··· Dataset records ···
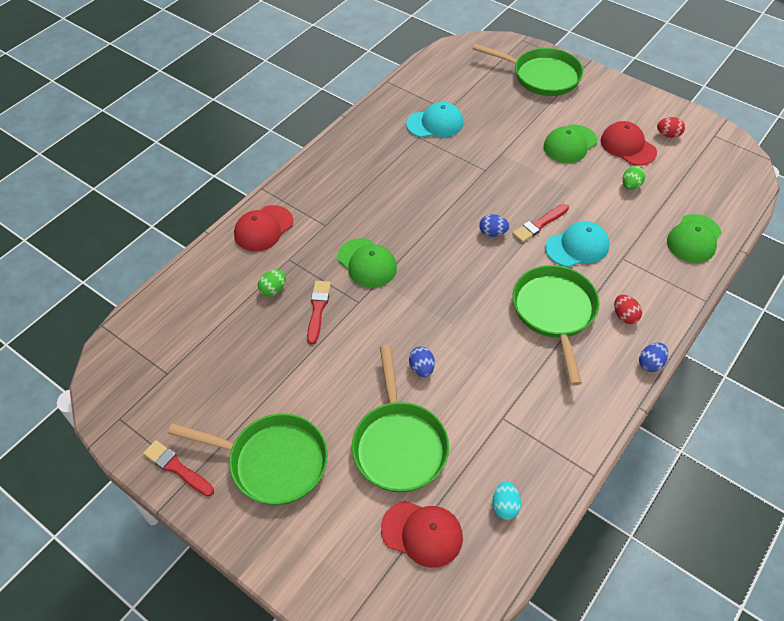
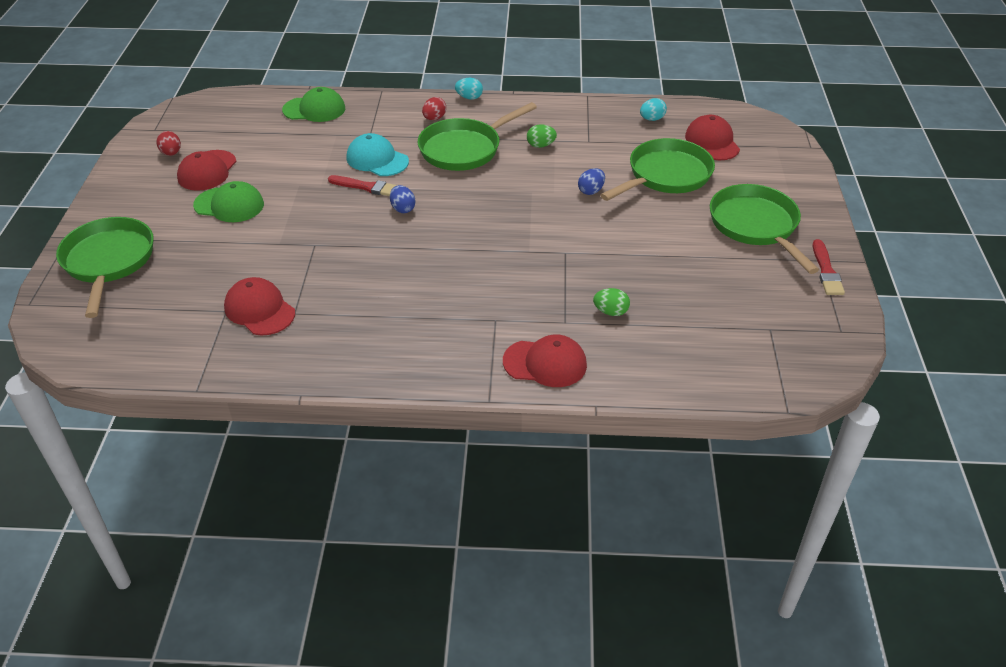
camera: 125 degrees left, 10 degrees down
(318, 309) = (599, 272): red brush -> none
(367, 263) = (515, 267): green cap -> none
(435, 123) = (259, 310): turquoise cap -> red cap
(630, 186) = (268, 154): green egg -> green egg (540, 145)
(650, 363) = (469, 97): blue egg -> turquoise egg

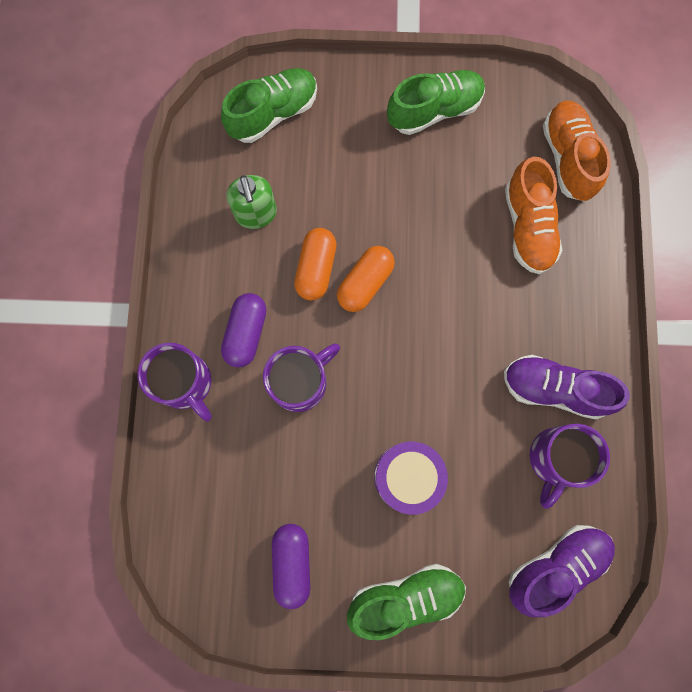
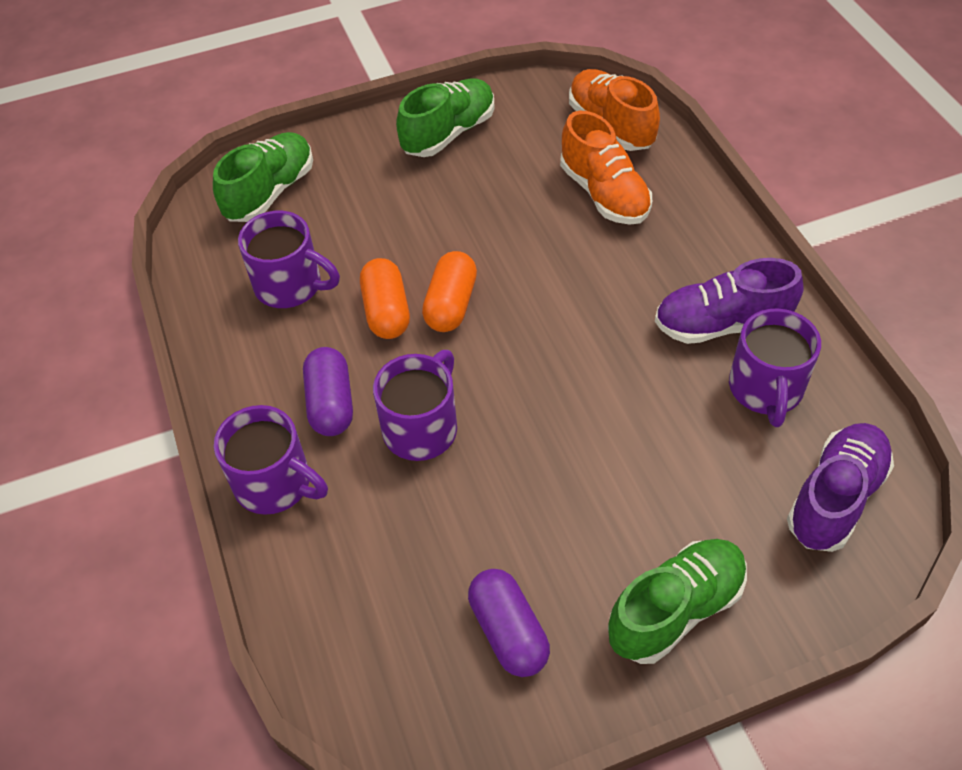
camera: 20 degrees left, 25 degrees down
(256, 214) = (290, 286): green soap dispenser -> purple mug
(407, 476) = (604, 475): purple drum -> none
···
To do: Search the data for the string "down" and say how many lines include it, giving only the number.

Result below: 2